> Work item
Skip the images. Copy the records exactly as written.

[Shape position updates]
[Start of section]

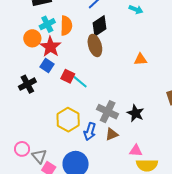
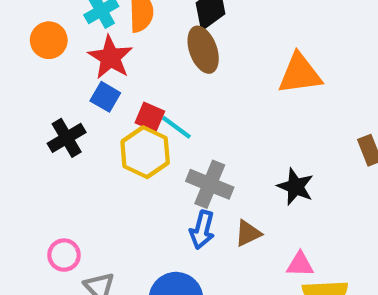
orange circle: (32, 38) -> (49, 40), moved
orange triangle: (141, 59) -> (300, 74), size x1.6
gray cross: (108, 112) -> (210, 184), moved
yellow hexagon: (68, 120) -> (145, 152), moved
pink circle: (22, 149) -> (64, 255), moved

[End of section]

> Worked solution
orange circle: (32, 38) -> (49, 40), moved
orange triangle: (141, 59) -> (300, 74), size x1.6
gray cross: (108, 112) -> (210, 184), moved
yellow hexagon: (68, 120) -> (145, 152), moved
pink circle: (22, 149) -> (64, 255), moved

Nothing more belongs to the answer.